* **Provided data**

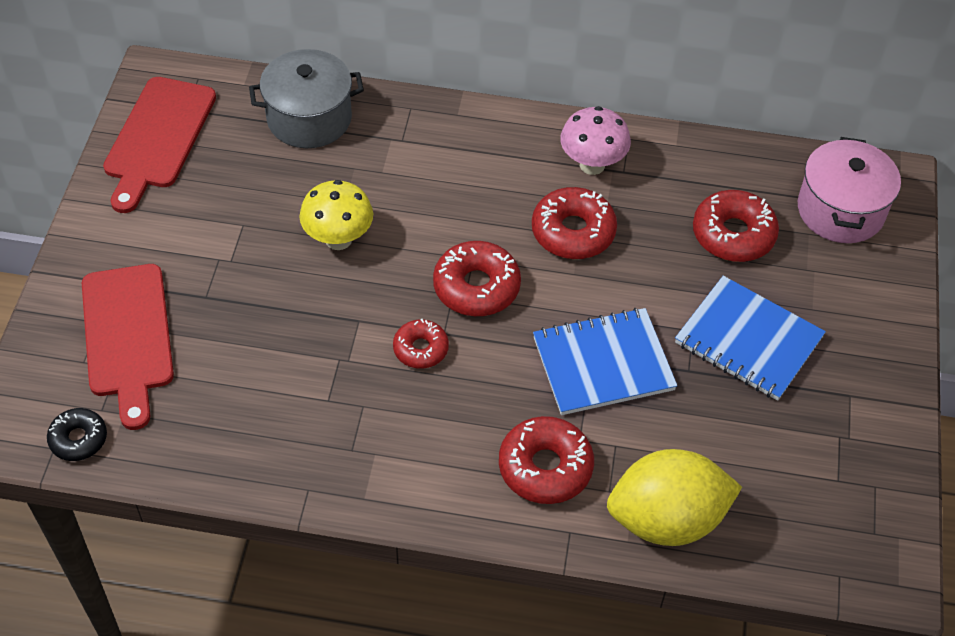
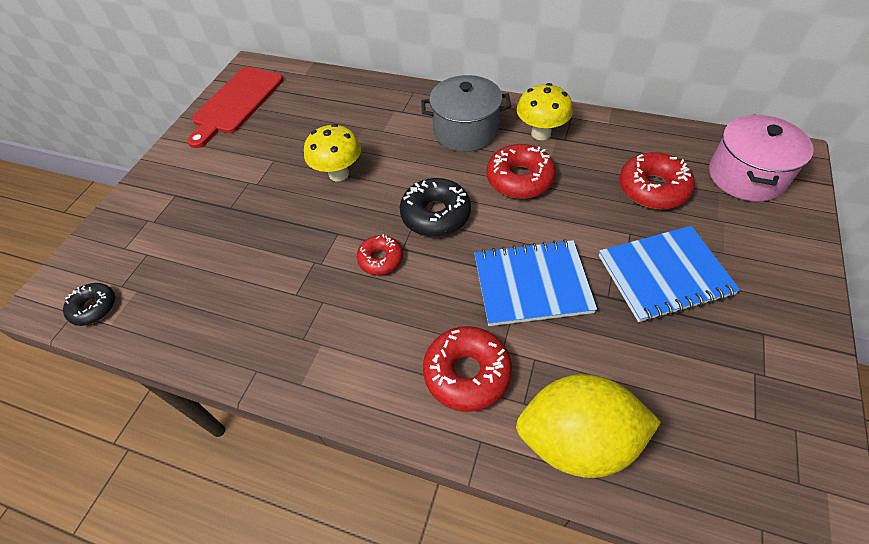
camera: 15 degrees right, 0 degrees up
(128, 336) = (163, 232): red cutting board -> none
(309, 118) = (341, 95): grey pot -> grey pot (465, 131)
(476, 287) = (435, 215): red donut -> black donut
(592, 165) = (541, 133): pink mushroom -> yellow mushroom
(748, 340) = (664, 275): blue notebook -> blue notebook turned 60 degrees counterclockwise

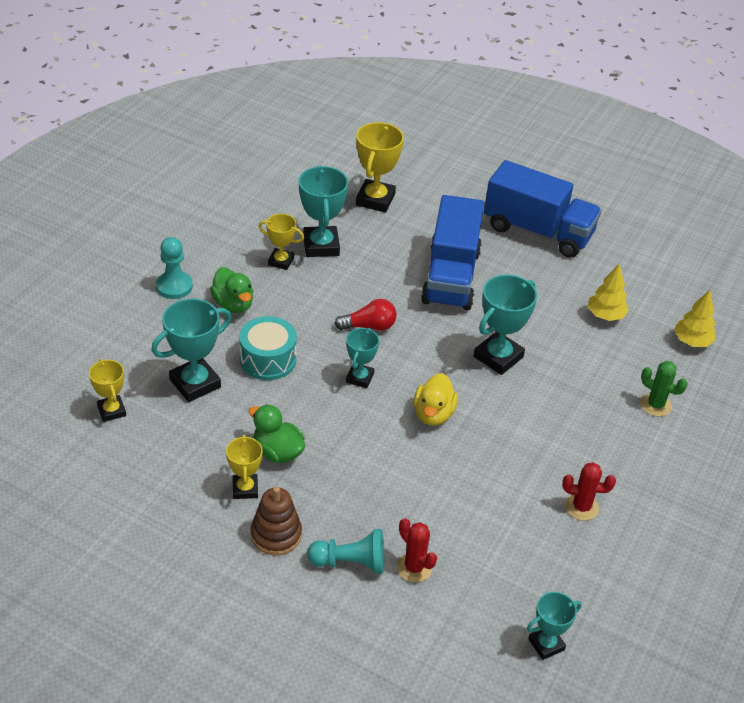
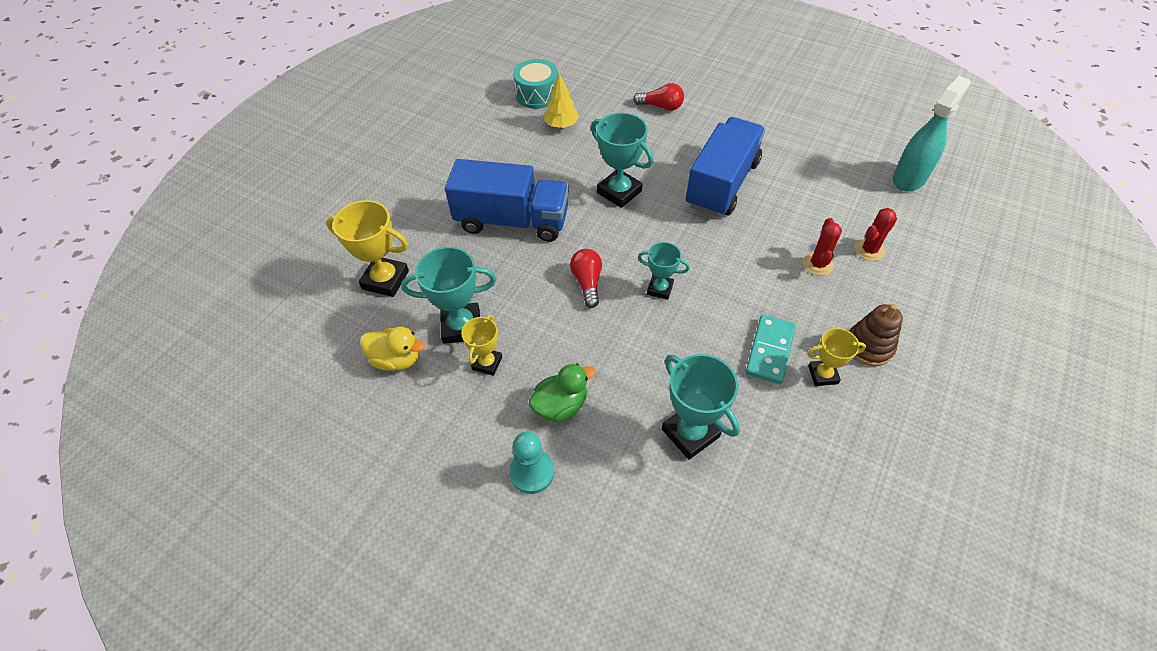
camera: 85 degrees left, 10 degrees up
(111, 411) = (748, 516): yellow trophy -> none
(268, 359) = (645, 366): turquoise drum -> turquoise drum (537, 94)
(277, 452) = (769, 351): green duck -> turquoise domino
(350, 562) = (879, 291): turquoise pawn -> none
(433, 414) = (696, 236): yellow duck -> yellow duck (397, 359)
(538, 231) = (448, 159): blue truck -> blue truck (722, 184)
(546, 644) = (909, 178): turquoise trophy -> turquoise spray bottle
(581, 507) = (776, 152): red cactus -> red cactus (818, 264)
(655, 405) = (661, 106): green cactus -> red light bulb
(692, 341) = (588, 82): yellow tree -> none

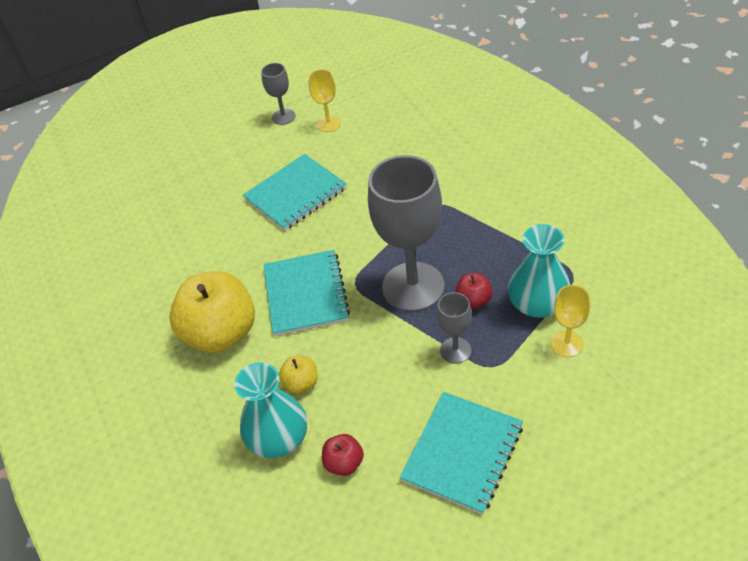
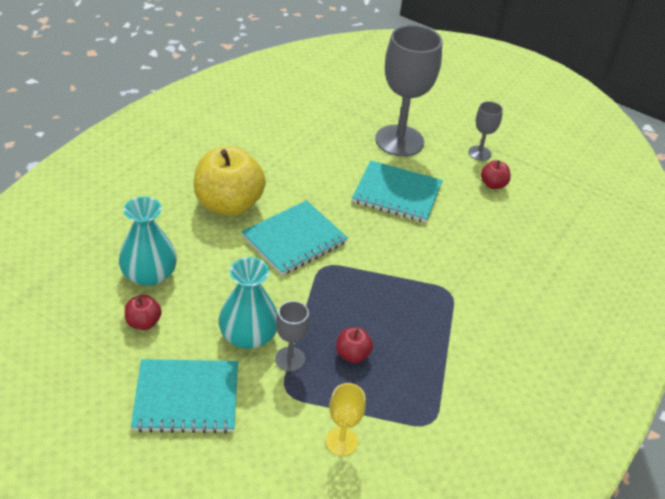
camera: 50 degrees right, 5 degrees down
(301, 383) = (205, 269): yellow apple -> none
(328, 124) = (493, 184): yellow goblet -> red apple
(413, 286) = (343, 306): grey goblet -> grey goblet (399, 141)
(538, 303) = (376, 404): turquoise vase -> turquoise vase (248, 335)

* **Instructions for the task**
Using the listing above, repeat word for word each line from the one with "(433, 414) = (696, 236): yellow" down to the one with "camera: 50 degrees right, 5 degrees down", both included. Omit all pictures.

* **Solution to the exercise**
(433, 414) = (696, 236): yellow duck -> yellow duck (397, 359)
(538, 231) = (448, 159): blue truck -> blue truck (722, 184)
(546, 644) = (909, 178): turquoise trophy -> turquoise spray bottle
(581, 507) = (776, 152): red cactus -> red cactus (818, 264)
(655, 405) = (661, 106): green cactus -> red light bulb
(692, 341) = (588, 82): yellow tree -> none

camera: 50 degrees right, 5 degrees down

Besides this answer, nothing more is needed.